START Data shown

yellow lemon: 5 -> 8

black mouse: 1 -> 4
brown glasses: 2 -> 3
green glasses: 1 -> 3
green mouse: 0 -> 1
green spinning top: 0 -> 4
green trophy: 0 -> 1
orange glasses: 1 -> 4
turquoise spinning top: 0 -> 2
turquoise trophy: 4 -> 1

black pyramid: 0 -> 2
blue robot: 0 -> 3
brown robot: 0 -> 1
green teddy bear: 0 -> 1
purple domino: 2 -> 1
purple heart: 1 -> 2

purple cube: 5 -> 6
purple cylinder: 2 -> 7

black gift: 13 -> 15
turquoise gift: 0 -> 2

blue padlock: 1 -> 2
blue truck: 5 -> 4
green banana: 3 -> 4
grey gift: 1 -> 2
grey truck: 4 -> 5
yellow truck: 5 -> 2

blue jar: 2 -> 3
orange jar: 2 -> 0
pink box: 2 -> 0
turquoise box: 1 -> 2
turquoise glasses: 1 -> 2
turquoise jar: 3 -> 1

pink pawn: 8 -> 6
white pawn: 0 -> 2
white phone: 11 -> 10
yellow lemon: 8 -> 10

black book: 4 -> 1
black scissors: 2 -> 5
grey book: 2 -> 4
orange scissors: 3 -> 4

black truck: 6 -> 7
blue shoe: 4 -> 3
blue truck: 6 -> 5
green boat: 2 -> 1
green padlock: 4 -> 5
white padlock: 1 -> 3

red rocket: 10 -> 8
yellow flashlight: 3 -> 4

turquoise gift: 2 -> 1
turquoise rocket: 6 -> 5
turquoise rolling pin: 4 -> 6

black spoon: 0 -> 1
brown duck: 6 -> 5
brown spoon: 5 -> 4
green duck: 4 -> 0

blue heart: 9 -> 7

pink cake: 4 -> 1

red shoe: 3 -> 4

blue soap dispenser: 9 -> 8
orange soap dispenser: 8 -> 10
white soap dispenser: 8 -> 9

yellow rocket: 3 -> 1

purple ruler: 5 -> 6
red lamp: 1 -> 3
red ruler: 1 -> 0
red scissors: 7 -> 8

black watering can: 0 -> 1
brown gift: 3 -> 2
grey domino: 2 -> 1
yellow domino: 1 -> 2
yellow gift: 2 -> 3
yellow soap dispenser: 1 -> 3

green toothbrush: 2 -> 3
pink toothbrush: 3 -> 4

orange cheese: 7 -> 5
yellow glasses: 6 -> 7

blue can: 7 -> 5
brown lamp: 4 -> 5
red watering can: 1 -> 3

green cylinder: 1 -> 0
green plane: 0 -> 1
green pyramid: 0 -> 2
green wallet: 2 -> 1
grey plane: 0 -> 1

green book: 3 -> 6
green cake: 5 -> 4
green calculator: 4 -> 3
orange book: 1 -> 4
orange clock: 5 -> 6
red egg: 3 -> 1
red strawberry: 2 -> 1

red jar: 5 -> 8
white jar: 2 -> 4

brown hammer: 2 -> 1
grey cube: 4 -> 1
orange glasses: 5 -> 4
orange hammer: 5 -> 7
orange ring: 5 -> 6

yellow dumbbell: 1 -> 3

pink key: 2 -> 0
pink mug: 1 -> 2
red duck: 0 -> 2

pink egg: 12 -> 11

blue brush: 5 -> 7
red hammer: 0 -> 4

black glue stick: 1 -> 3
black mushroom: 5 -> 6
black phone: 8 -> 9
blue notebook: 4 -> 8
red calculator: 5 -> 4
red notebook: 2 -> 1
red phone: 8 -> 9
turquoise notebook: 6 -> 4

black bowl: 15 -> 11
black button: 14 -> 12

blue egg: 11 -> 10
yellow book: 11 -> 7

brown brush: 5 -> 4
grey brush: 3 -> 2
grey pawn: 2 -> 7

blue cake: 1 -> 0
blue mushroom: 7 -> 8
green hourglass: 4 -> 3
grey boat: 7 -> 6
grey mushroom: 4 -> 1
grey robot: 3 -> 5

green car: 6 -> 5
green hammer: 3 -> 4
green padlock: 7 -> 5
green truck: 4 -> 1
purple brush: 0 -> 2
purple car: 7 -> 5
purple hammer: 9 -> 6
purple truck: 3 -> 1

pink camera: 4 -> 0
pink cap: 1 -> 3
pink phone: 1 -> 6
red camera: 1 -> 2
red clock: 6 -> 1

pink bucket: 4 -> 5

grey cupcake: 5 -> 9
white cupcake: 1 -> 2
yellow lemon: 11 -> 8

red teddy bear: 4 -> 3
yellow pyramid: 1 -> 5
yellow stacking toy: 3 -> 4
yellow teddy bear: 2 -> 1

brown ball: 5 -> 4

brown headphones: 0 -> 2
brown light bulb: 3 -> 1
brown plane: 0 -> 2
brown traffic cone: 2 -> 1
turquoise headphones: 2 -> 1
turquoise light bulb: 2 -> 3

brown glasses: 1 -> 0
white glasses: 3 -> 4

END Data shown

Exercise goal ▸ Give back exactly the lines above, from the line containing "red notebook: 2 -> 1" through the line containing "pink camera: 4 -> 0", with both end lines and nothing more.

Answer to this problem ▸
red notebook: 2 -> 1
red phone: 8 -> 9
turquoise notebook: 6 -> 4

black bowl: 15 -> 11
black button: 14 -> 12

blue egg: 11 -> 10
yellow book: 11 -> 7

brown brush: 5 -> 4
grey brush: 3 -> 2
grey pawn: 2 -> 7

blue cake: 1 -> 0
blue mushroom: 7 -> 8
green hourglass: 4 -> 3
grey boat: 7 -> 6
grey mushroom: 4 -> 1
grey robot: 3 -> 5

green car: 6 -> 5
green hammer: 3 -> 4
green padlock: 7 -> 5
green truck: 4 -> 1
purple brush: 0 -> 2
purple car: 7 -> 5
purple hammer: 9 -> 6
purple truck: 3 -> 1

pink camera: 4 -> 0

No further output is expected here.